» ABOUT THIS EXERCISE: In your reply, repeat every entry exactly and skip over each picture.

» DATA TO USE:
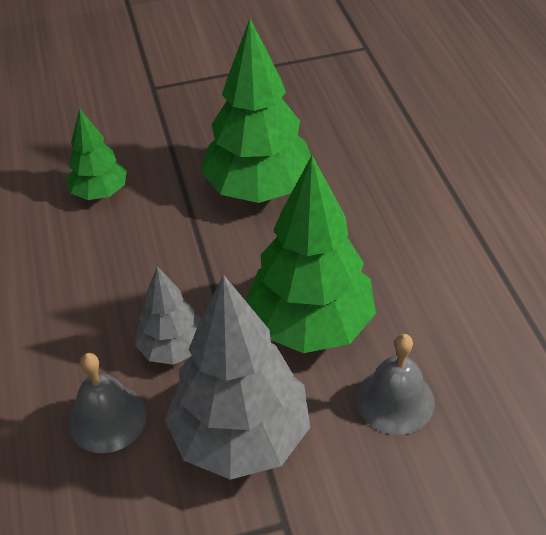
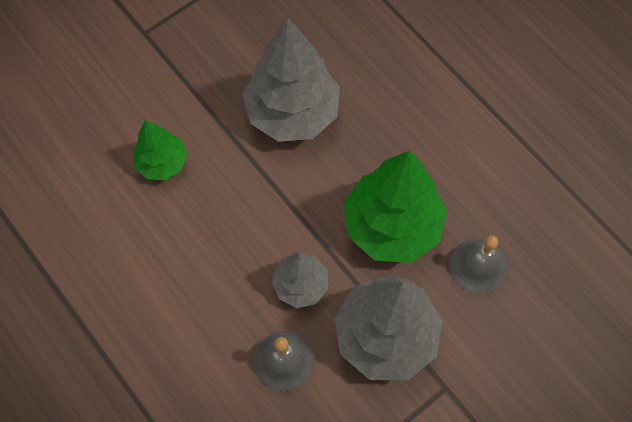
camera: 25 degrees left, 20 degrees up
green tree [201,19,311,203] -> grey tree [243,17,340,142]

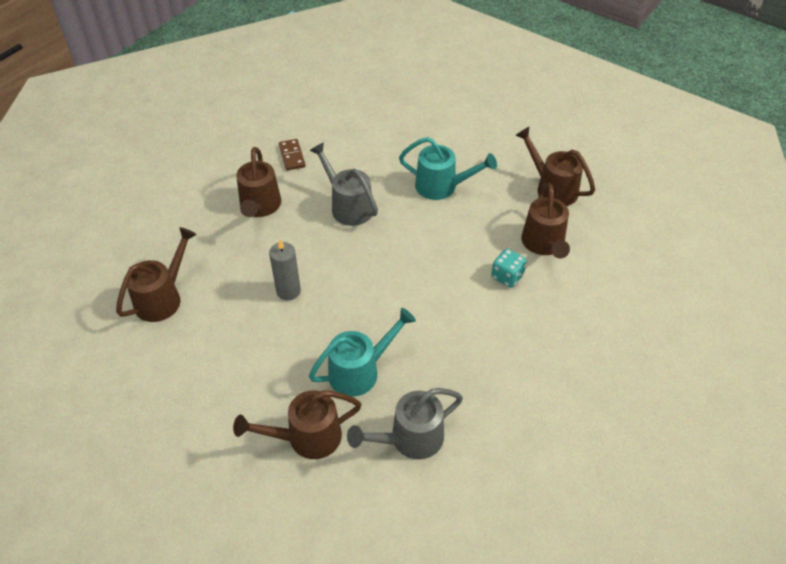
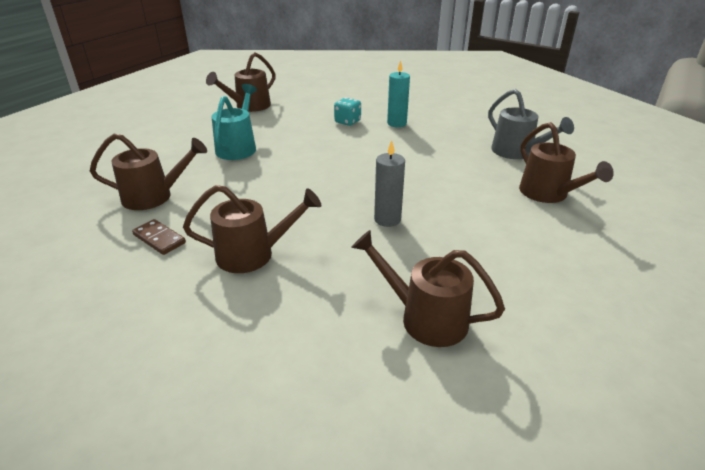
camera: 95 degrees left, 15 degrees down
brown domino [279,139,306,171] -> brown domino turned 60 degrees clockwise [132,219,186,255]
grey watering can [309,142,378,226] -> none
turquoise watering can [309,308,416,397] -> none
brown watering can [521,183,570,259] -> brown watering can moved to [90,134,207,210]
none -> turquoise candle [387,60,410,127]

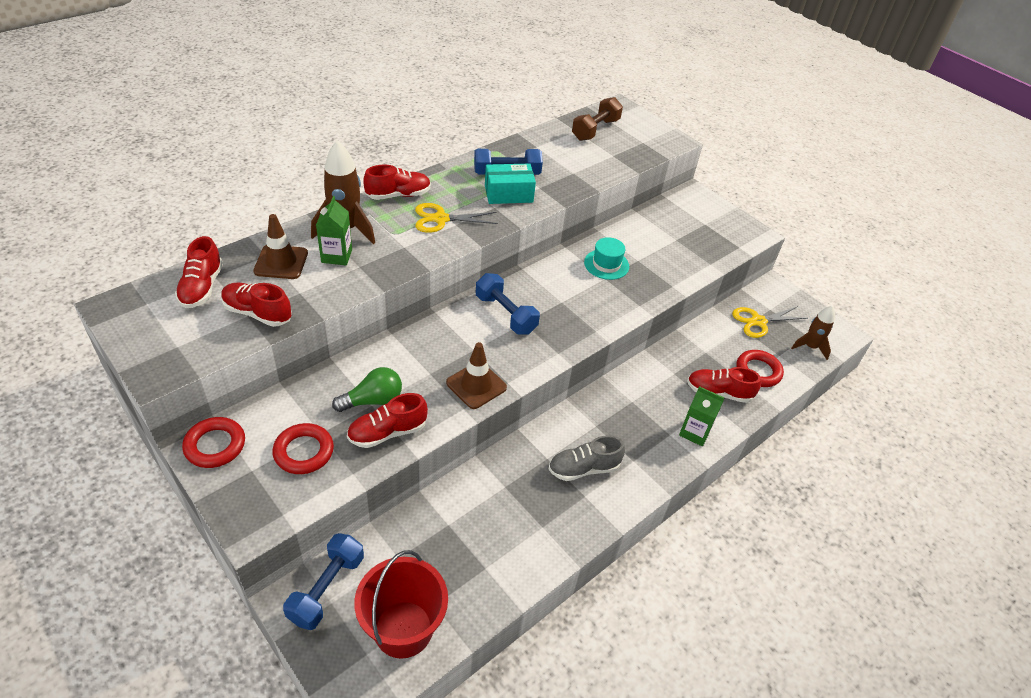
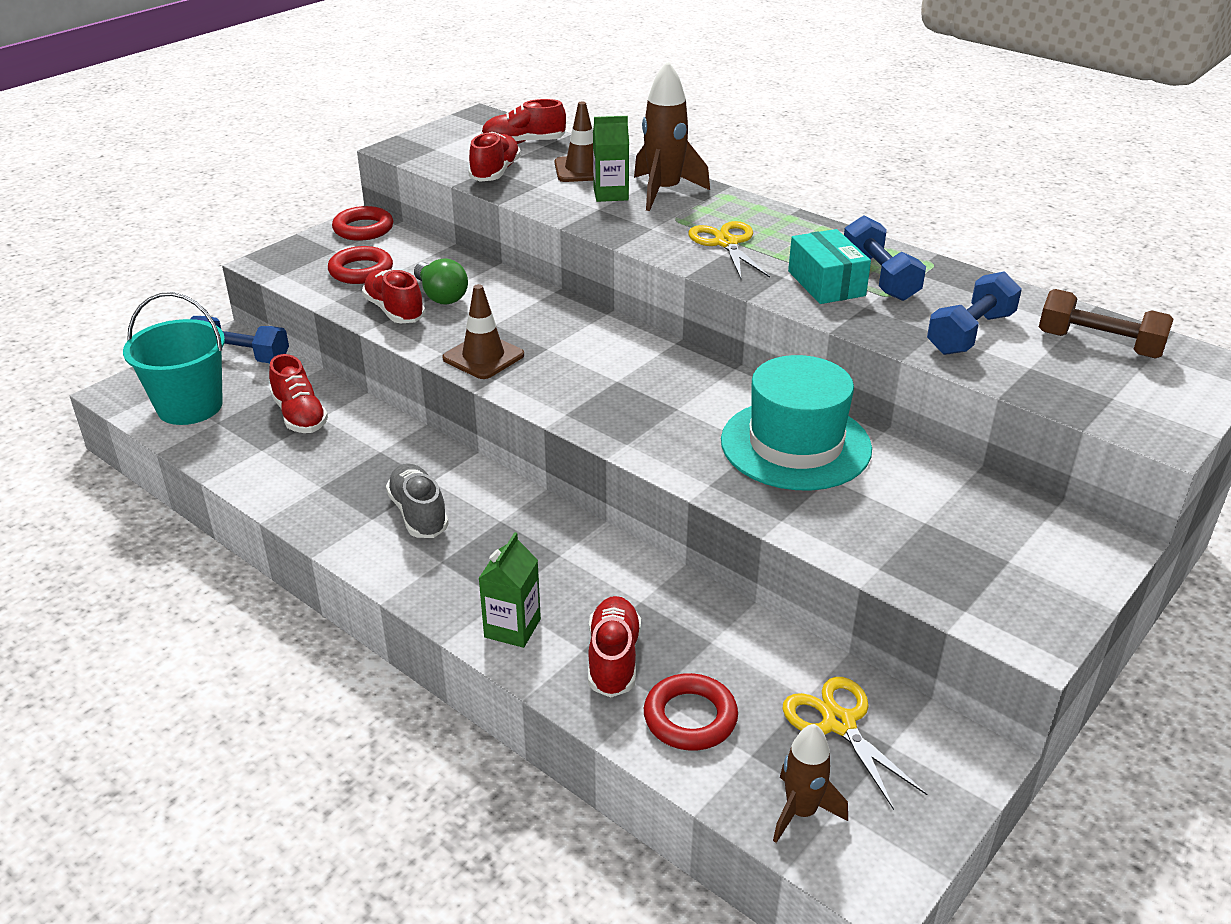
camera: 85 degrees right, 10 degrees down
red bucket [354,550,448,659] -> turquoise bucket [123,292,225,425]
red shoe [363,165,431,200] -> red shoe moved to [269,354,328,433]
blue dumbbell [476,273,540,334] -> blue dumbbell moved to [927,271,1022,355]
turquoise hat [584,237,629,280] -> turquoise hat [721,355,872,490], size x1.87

» TASK RESULT:
camera: 25 degrees left, 20 degrees up
green tree [201,19,311,203] -> grey tree [243,17,340,142]

camera: 95 degrees left, 15 degrees down
brown domino [279,139,306,171] -> brown domino turned 60 degrees clockwise [132,219,186,255]
grey watering can [309,142,378,226] -> none
turquoise watering can [309,308,416,397] -> none
brown watering can [521,183,570,259] -> brown watering can moved to [90,134,207,210]
none -> turquoise candle [387,60,410,127]

camera: 85 degrees right, 10 degrees down
red bucket [354,550,448,659] -> turquoise bucket [123,292,225,425]
red shoe [363,165,431,200] -> red shoe moved to [269,354,328,433]
blue dumbbell [476,273,540,334] -> blue dumbbell moved to [927,271,1022,355]
turquoise hat [584,237,629,280] -> turquoise hat [721,355,872,490], size x1.87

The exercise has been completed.